▶ [Supplied data]:

************

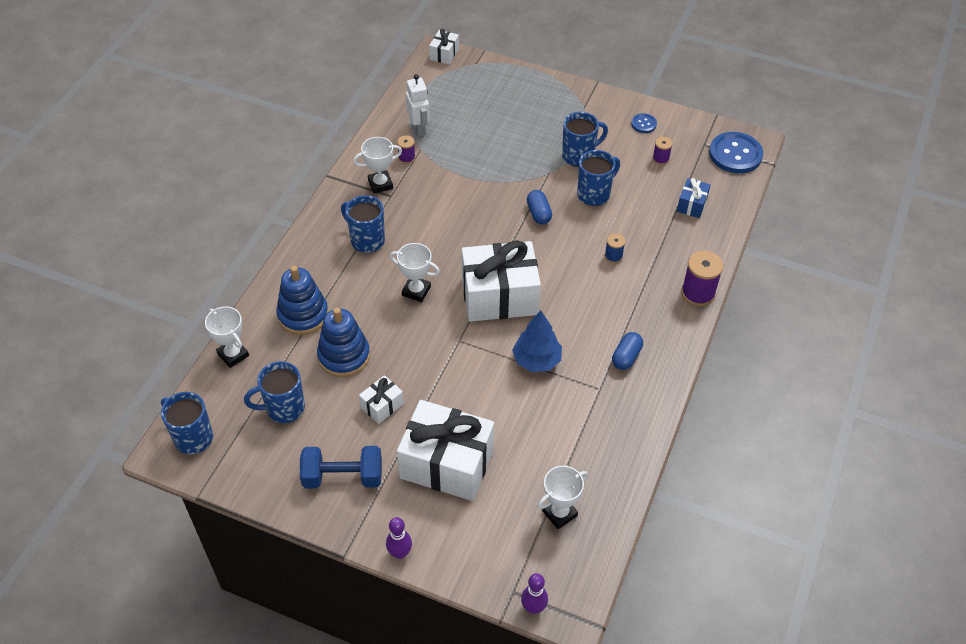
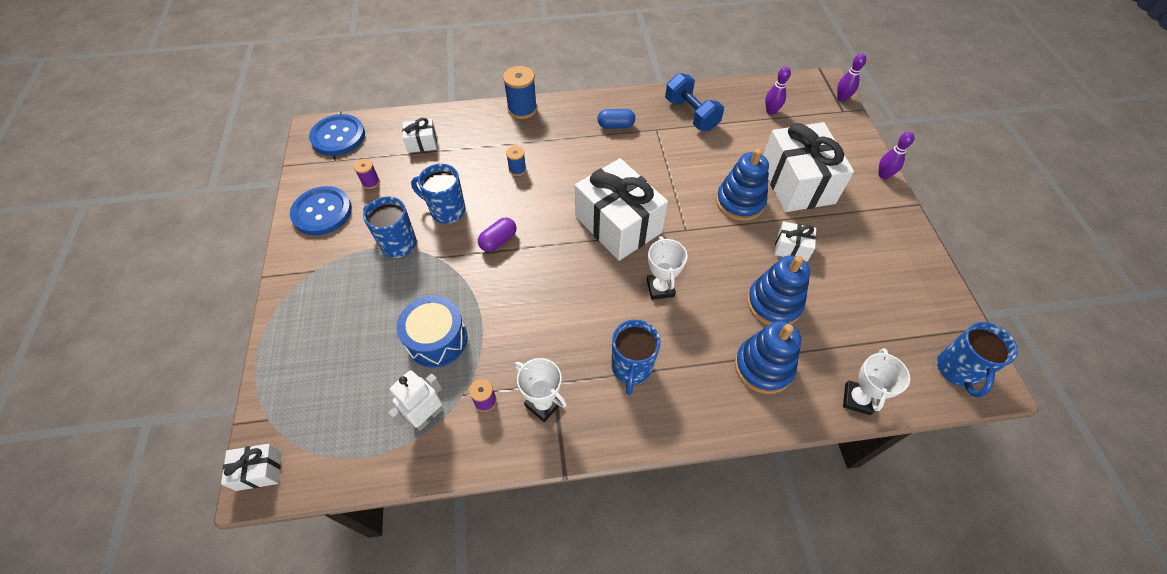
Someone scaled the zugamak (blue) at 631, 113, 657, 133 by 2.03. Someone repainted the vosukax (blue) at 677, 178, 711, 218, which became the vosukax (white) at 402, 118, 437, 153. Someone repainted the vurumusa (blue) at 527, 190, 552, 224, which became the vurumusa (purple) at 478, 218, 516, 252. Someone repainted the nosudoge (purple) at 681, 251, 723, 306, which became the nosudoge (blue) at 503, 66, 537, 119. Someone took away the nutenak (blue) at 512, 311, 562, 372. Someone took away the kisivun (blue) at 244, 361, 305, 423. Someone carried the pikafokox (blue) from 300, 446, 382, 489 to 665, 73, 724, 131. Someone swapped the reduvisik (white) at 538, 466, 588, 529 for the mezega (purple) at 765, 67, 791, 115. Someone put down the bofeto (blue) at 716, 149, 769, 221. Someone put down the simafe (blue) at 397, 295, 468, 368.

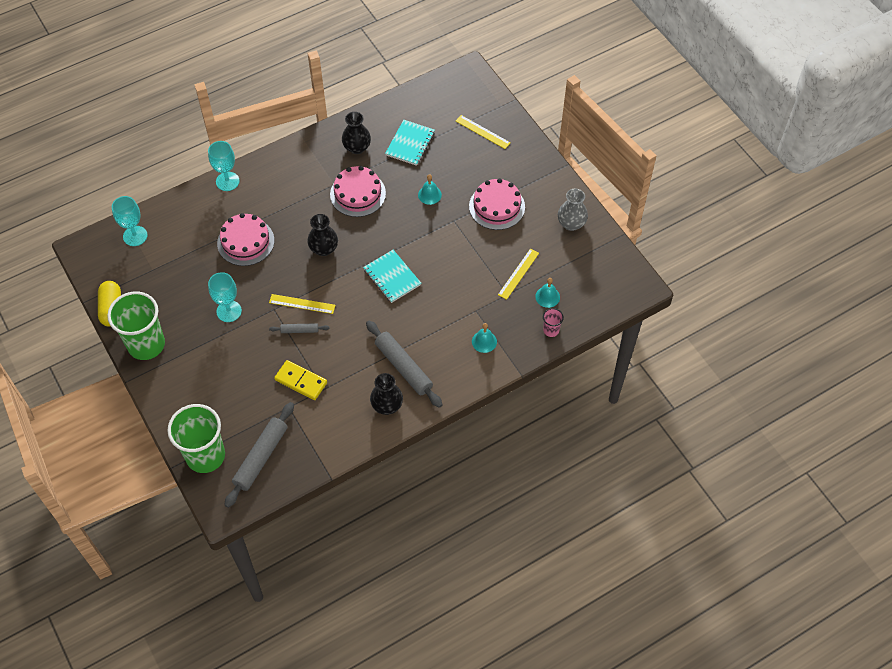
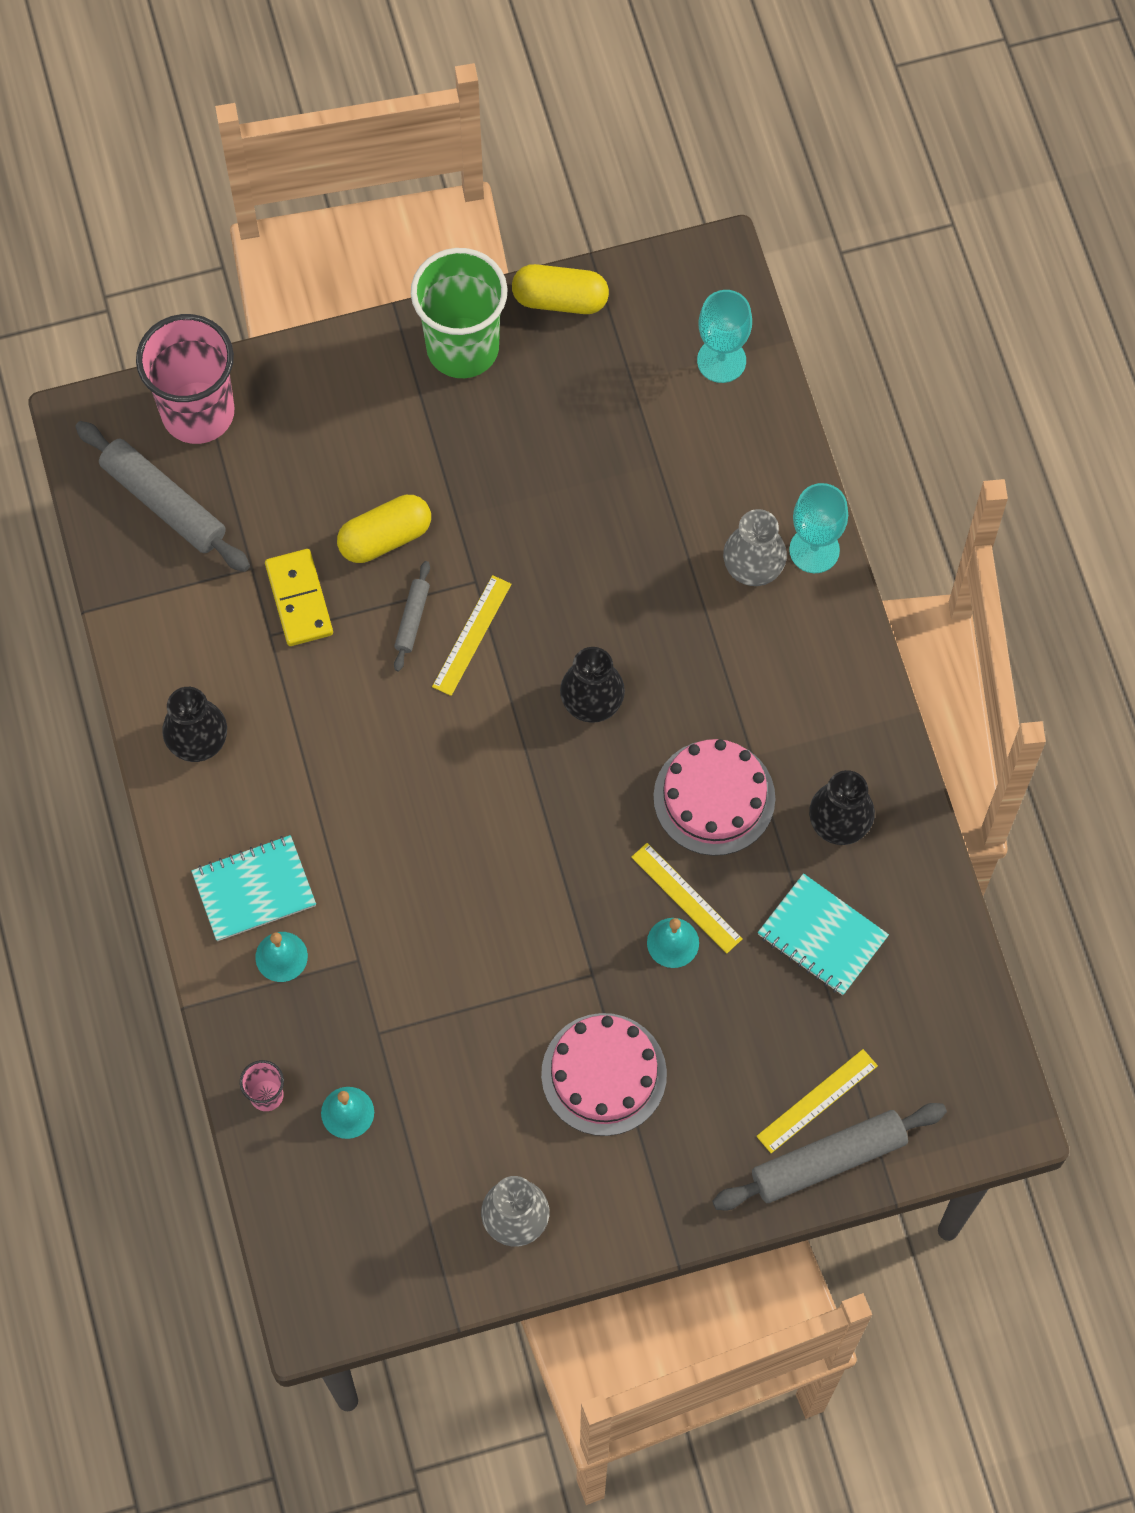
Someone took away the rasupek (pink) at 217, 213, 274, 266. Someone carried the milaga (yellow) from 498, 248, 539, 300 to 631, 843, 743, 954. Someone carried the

************

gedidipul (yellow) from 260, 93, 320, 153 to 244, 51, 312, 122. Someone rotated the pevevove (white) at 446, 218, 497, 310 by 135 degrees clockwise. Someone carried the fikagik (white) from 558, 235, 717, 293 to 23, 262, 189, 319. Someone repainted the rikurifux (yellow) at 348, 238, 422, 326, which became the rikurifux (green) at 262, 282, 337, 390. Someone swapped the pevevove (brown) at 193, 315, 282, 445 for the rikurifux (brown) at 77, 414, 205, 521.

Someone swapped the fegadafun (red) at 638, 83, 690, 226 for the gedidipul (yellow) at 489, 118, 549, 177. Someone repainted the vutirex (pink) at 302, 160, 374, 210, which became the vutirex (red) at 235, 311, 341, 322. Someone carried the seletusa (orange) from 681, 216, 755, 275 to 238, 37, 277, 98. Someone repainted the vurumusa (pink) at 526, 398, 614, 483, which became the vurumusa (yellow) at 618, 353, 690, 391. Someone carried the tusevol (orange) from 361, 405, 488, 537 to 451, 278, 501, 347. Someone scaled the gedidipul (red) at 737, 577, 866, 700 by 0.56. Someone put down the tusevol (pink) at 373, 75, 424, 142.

************

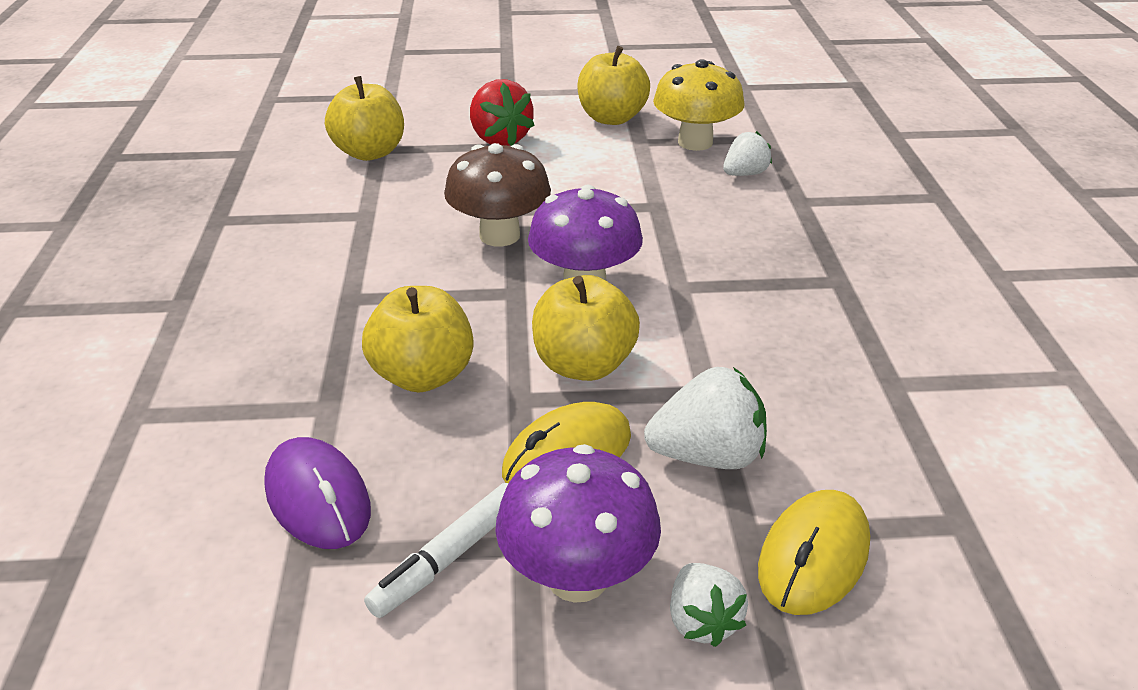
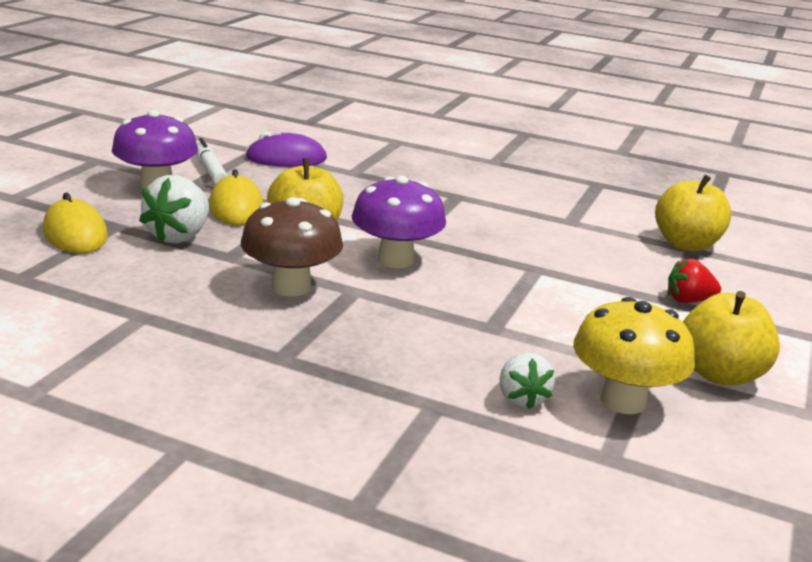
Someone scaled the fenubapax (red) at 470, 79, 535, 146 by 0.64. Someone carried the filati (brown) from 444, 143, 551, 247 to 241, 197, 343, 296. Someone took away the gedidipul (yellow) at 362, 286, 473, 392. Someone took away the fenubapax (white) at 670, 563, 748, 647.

************

▶ [What you will do]:
Going back over the entries above, copy word for word every line from the one that has "gedidipul (yellow) from" on through the one that has "Someone swapped the fegadafun".

▶ [Written reply]:
gedidipul (yellow) from 260, 93, 320, 153 to 244, 51, 312, 122. Someone rotated the pevevove (white) at 446, 218, 497, 310 by 135 degrees clockwise. Someone carried the fikagik (white) from 558, 235, 717, 293 to 23, 262, 189, 319. Someone repainted the rikurifux (yellow) at 348, 238, 422, 326, which became the rikurifux (green) at 262, 282, 337, 390. Someone swapped the pevevove (brown) at 193, 315, 282, 445 for the rikurifux (brown) at 77, 414, 205, 521.

Someone swapped the fegadafun (red) at 638, 83, 690, 226 for the gedidipul (yellow) at 489, 118, 549, 177. Someone repainted the vutirex (pink) at 302, 160, 374, 210, which became the vutirex (red) at 235, 311, 341, 322. Someone carried the seletusa (orange) from 681, 216, 755, 275 to 238, 37, 277, 98. Someone repainted the vurumusa (pink) at 526, 398, 614, 483, which became the vurumusa (yellow) at 618, 353, 690, 391. Someone carried the tusevol (orange) from 361, 405, 488, 537 to 451, 278, 501, 347. Someone scaled the gedidipul (red) at 737, 577, 866, 700 by 0.56. Someone put down the tusevol (pink) at 373, 75, 424, 142.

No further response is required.